* [YOUR ASSIGNMENT]
Without pictures, repeat the lines of the entries from the one containing "none -> lime brick I8 level 2" through the last, both ends included, and nothing else.

(Object correspondence data)
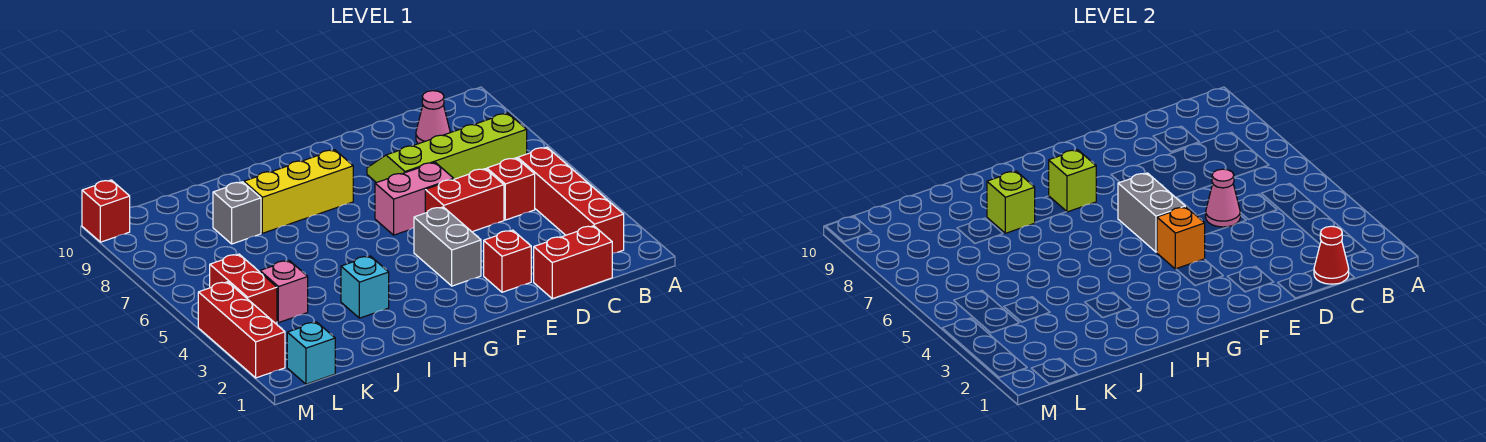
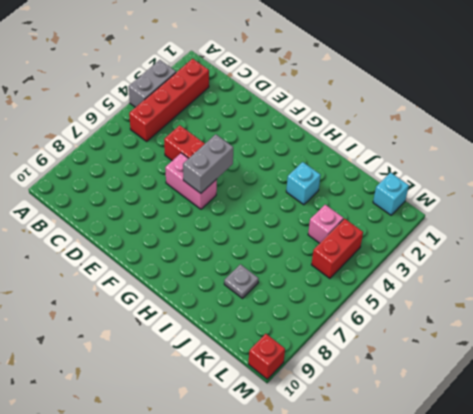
grey brick A3:A4 level 1 -> grey brick F3:F4 level 1
grey plate J8 level 1 -> grey brick J8 level 1
none -> lime slope B7:E8 level 1 top 7
none -> red brick C1:D1 level 1
none -> red brick C5 level 1

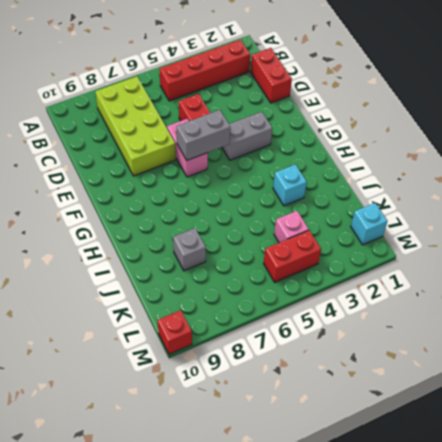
lime brick B7:E8 level 1 -> lime slope B7:E8 level 1 top 7
none -> red brick C5 level 1
none -> pink cone C9 level 1
none -> red brick E2 level 1

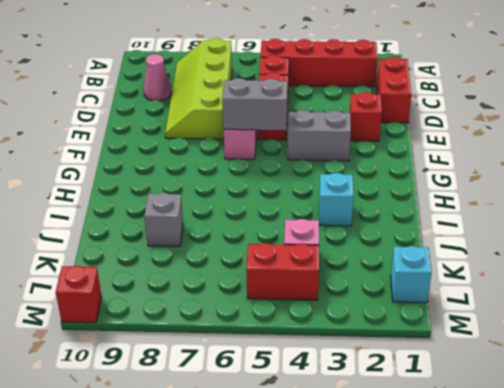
none -> yellow brick G8:I8 level 1
none -> red brick M2:M4 level 1
none -> red cone C1 level 2

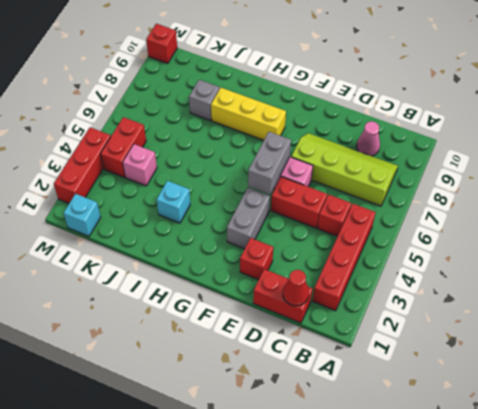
none -> pink cone D5 level 2
none -> orange brick F4 level 2
none -> lime brick G8 level 2

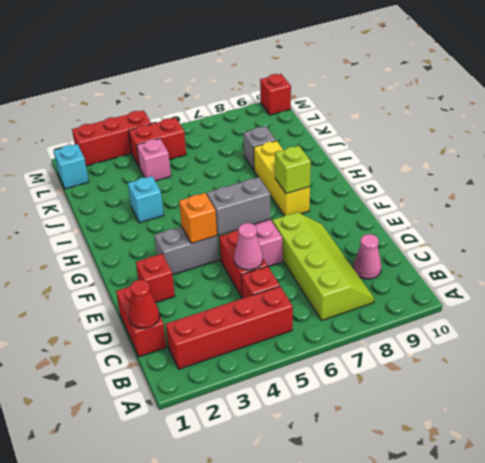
none -> lime brick I8 level 2

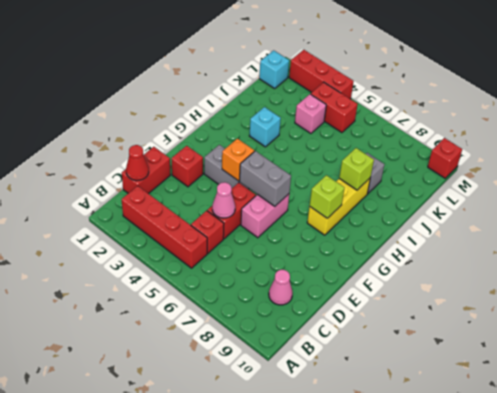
none -> lime slope B7:E8 level 1 top 7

* [RESPONSE AREA]
none -> lime brick I8 level 2

none -> lime slope B7:E8 level 1 top 7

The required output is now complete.